Records from a collection ::
+++

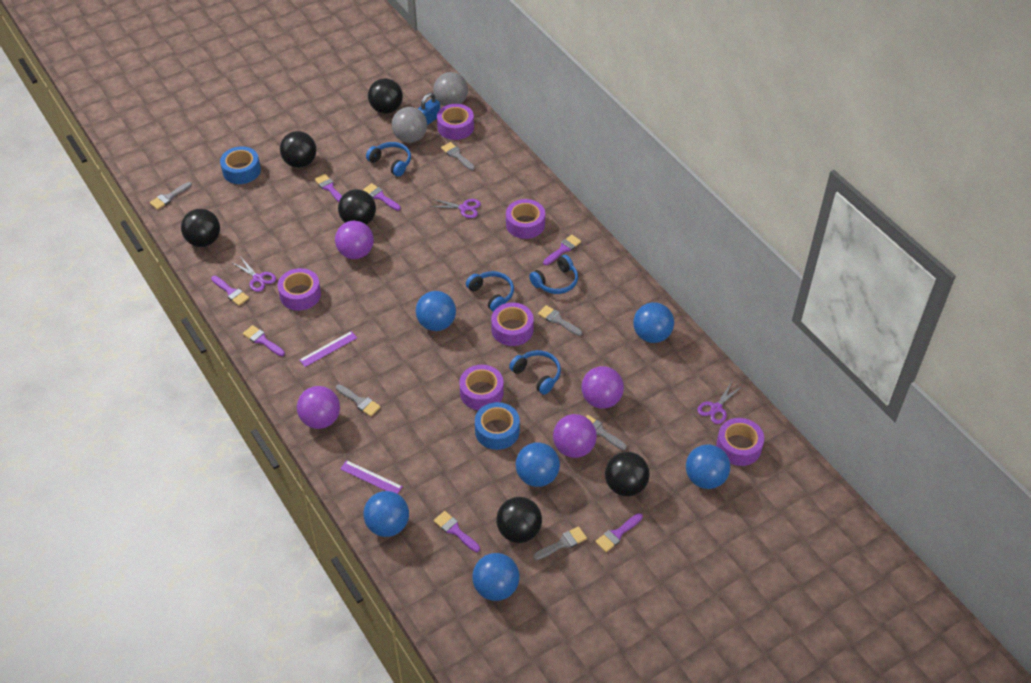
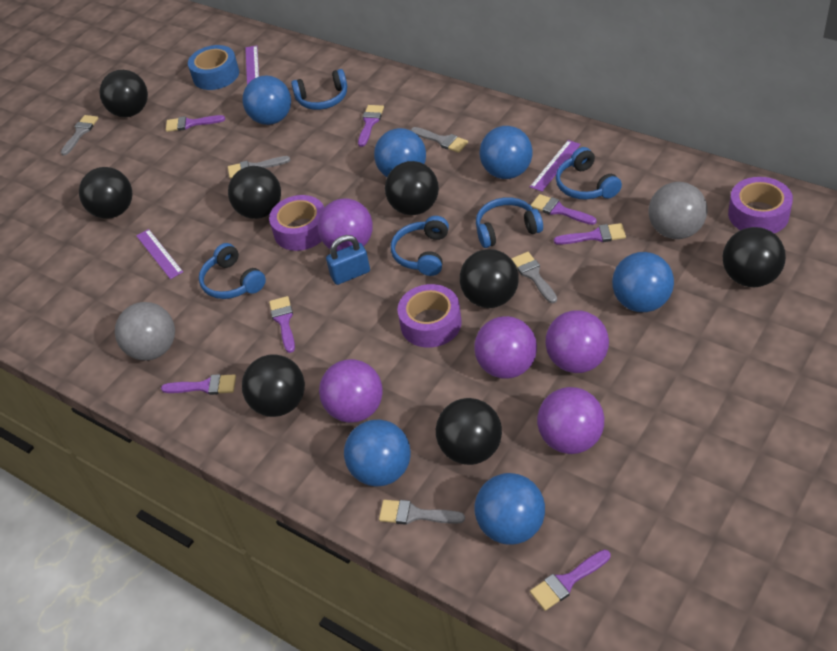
black ball: 6 -> 8
blue headphones: 4 -> 5
blue tape: 2 -> 1
grey brush: 6 -> 5
purple ball: 4 -> 5
purple ruler: 2 -> 3
purple scissors: 3 -> 0
purple tape: 6 -> 3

+++

Exercise objective :: Could you restate every entry above word for word, leaving out the pictures?

Exercise response ::
black ball: 6 -> 8
blue headphones: 4 -> 5
blue tape: 2 -> 1
grey brush: 6 -> 5
purple ball: 4 -> 5
purple ruler: 2 -> 3
purple scissors: 3 -> 0
purple tape: 6 -> 3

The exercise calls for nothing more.